━━━ Material for this exercise ━━━

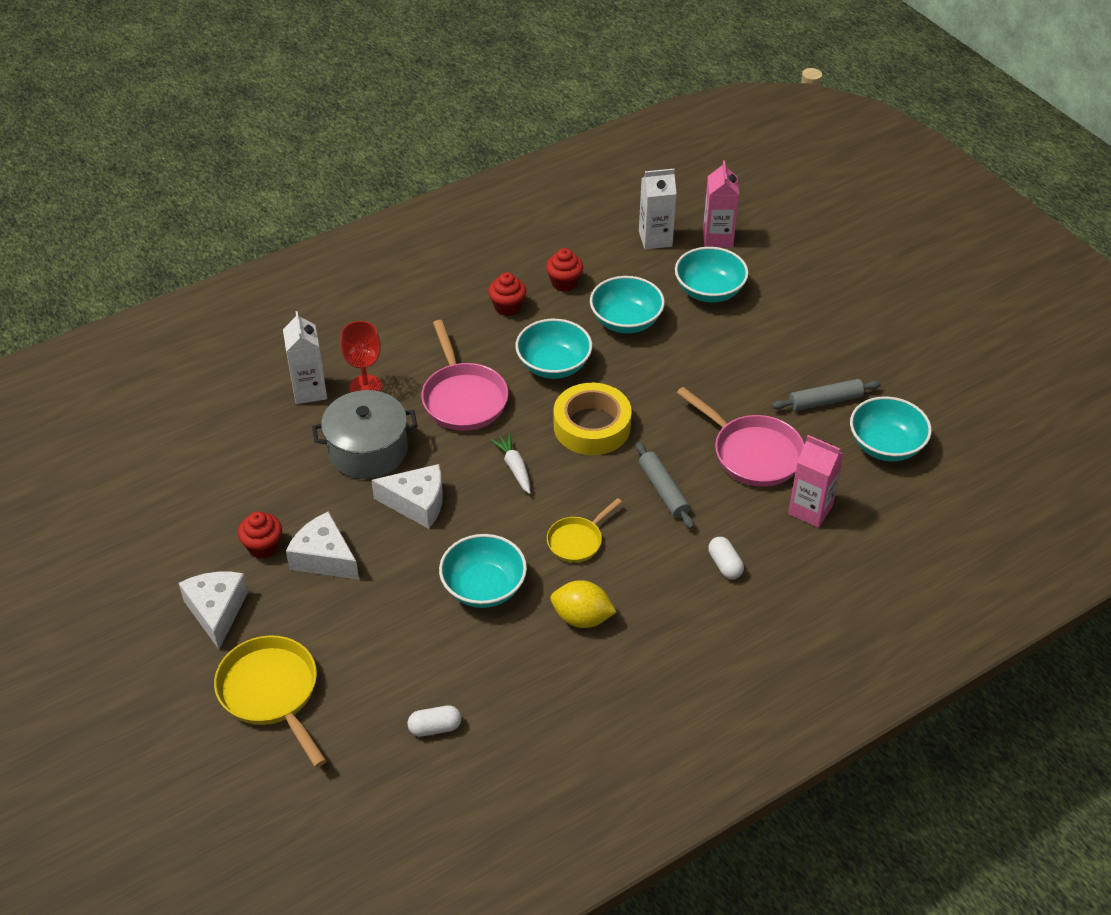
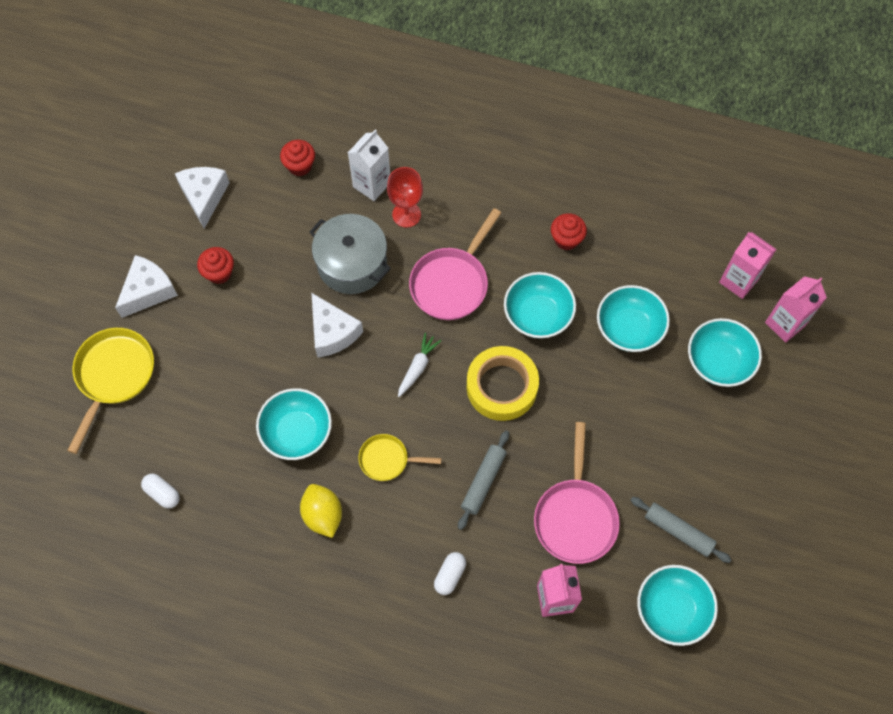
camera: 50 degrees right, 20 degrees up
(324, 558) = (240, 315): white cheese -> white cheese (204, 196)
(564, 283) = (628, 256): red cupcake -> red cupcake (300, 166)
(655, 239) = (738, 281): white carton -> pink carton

━━━
━━━ Material for this exercise ━━━

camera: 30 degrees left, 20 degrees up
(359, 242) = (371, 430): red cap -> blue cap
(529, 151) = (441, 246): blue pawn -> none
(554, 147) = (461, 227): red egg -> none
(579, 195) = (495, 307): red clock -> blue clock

━━━

## What is required
Every line above from the line with "(324, 558) = (240, 315): white" to the line with "(655, 239) = (738, 281): white" is wanted, ends included; write them out exactly and add no other line.

## Response to this exercise
(324, 558) = (240, 315): white cheese -> white cheese (204, 196)
(564, 283) = (628, 256): red cupcake -> red cupcake (300, 166)
(655, 239) = (738, 281): white carton -> pink carton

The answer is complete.